▶ **DATA PROVIDED**
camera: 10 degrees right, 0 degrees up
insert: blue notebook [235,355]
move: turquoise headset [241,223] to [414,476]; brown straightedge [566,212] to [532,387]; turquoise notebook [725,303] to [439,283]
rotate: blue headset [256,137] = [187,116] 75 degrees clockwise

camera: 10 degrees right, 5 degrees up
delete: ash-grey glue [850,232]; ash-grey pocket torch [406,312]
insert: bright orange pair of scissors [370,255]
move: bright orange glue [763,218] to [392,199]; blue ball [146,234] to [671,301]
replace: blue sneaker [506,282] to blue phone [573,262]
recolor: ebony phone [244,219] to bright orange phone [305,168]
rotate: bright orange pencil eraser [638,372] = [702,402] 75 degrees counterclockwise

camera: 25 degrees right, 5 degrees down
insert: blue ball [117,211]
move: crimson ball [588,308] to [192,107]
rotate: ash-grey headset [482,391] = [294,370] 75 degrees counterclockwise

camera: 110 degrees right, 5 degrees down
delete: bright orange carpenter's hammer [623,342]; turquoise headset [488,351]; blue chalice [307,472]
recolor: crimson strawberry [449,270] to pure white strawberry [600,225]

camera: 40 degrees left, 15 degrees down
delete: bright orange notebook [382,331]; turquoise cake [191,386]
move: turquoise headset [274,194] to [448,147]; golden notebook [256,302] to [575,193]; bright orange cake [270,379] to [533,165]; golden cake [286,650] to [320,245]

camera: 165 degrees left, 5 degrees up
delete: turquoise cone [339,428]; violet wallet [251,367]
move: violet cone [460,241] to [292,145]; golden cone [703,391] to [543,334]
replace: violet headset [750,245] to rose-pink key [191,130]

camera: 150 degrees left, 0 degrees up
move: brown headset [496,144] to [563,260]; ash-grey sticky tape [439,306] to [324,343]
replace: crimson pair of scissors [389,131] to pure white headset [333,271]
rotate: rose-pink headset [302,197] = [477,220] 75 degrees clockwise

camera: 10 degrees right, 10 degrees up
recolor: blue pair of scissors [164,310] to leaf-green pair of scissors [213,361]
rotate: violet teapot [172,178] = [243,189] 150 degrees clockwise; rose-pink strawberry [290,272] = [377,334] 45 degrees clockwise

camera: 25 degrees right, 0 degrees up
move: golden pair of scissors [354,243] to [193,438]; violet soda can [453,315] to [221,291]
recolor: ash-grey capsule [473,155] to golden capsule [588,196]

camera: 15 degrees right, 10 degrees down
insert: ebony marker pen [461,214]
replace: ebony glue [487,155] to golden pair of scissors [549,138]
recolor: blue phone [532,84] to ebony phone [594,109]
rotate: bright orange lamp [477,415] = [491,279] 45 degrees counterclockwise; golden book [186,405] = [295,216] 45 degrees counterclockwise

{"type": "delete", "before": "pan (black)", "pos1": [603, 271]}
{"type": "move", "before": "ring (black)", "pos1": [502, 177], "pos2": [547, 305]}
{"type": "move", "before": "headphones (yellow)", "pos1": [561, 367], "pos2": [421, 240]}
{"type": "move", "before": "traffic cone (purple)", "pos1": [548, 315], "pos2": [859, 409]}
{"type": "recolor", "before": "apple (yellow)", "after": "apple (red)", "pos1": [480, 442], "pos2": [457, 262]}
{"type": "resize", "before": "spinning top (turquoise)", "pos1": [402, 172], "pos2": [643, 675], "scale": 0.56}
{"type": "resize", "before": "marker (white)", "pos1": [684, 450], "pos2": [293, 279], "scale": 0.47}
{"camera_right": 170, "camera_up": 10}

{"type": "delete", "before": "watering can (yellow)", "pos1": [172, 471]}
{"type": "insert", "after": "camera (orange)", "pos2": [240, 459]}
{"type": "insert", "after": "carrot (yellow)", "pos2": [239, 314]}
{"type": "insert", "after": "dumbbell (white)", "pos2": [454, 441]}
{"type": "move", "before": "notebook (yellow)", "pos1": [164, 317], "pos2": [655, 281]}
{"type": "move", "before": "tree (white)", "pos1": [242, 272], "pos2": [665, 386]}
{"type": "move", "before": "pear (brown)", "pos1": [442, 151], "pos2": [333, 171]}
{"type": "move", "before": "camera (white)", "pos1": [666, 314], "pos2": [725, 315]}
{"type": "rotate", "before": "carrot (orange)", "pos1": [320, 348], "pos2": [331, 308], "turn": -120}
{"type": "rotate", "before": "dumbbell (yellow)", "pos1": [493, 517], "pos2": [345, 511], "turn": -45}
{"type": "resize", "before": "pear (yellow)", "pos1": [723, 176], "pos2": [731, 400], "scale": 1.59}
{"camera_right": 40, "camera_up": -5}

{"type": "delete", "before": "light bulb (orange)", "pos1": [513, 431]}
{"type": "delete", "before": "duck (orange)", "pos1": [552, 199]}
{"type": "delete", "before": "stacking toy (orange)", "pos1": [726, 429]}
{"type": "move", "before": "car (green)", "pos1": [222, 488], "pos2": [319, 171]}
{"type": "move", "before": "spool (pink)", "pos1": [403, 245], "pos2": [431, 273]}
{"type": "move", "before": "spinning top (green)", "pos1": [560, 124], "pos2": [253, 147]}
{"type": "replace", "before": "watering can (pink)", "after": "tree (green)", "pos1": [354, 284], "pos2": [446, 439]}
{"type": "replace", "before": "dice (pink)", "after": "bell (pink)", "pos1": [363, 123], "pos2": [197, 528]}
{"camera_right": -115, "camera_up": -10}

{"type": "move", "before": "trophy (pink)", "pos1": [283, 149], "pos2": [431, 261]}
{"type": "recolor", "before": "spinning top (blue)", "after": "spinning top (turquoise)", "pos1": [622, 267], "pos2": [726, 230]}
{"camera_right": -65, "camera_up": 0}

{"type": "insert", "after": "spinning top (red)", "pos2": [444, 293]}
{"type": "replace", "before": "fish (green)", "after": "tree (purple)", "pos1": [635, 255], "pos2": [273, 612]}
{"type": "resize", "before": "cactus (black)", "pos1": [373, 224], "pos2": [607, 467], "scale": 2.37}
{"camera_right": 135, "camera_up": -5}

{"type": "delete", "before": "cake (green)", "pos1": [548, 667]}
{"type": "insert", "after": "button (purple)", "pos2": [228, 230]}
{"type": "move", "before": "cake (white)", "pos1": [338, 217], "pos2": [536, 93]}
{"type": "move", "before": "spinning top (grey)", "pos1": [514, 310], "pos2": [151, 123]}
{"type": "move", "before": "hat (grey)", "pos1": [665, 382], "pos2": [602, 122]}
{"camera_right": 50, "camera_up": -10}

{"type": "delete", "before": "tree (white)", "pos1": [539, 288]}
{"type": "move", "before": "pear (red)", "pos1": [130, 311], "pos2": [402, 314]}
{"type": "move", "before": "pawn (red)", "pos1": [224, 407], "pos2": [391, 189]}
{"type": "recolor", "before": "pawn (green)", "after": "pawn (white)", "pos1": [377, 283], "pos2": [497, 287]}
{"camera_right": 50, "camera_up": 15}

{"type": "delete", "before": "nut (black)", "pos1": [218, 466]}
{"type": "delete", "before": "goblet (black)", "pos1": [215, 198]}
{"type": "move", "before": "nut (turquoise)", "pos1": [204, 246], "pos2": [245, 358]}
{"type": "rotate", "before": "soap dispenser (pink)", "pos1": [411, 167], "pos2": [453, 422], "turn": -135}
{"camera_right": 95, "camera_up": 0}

▶ **TASK DIRECTIONS**
Begin at the line that has "insert: blue notebook [235,355]" in the entries above; stop after the line that has "move: turquoise headset [241,223]". Transcribe exactly those lines and no others.

▶ **ANSWER TO THIS TASK**
insert: blue notebook [235,355]
move: turquoise headset [241,223] to [414,476]; brown straightedge [566,212] to [532,387]; turquoise notebook [725,303] to [439,283]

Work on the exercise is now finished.